_DATASET CONTENT:_
● ● ● ●

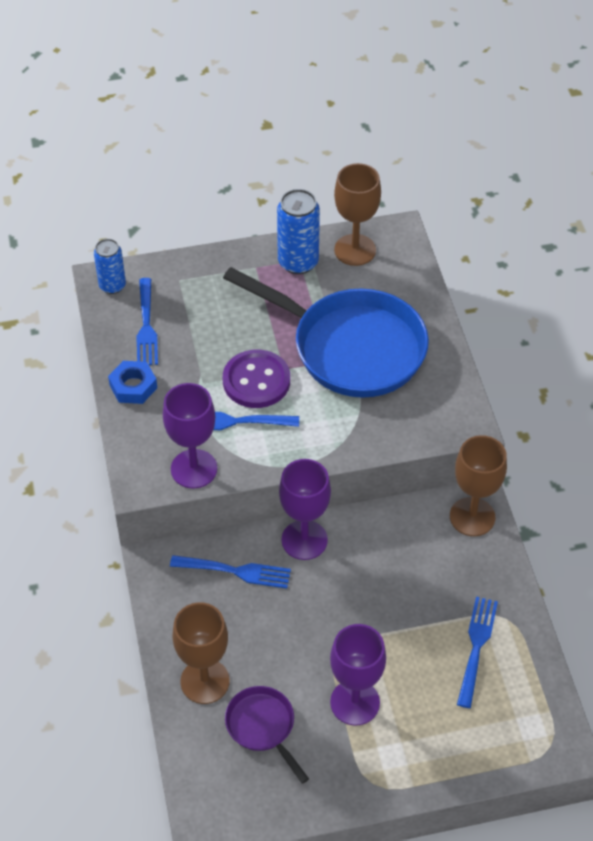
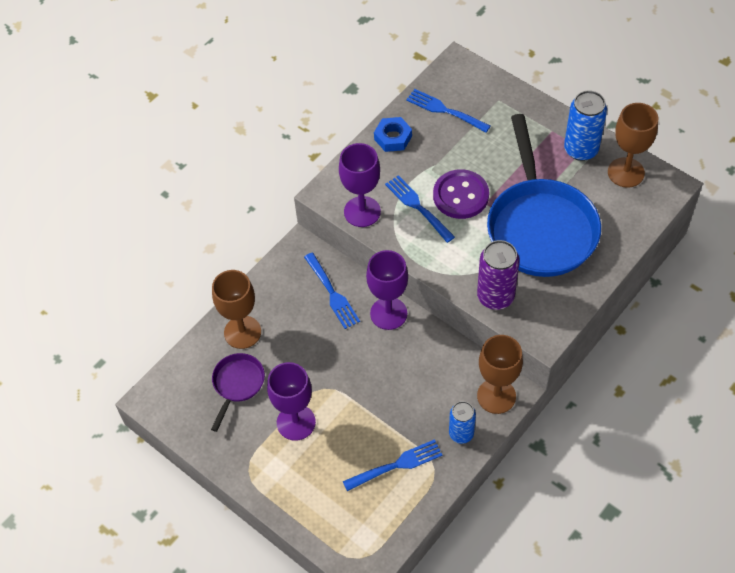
camera: 55 degrees right, 5 degrees up
(112, 286) = (458, 71): blue can -> blue can (461, 433)
(146, 326) = (445, 110): blue fork -> blue fork turned 75 degrees clockwise
(393, 431) = (495, 296): none -> purple can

● ● ● ●

_TASK STATEMENT:_
Select all lines in the listing above where the word "degrees" appears, and show them.

_TASK RESULT:_
camera: 55 degrees right, 5 degrees up
(146, 326) = (445, 110): blue fork -> blue fork turned 75 degrees clockwise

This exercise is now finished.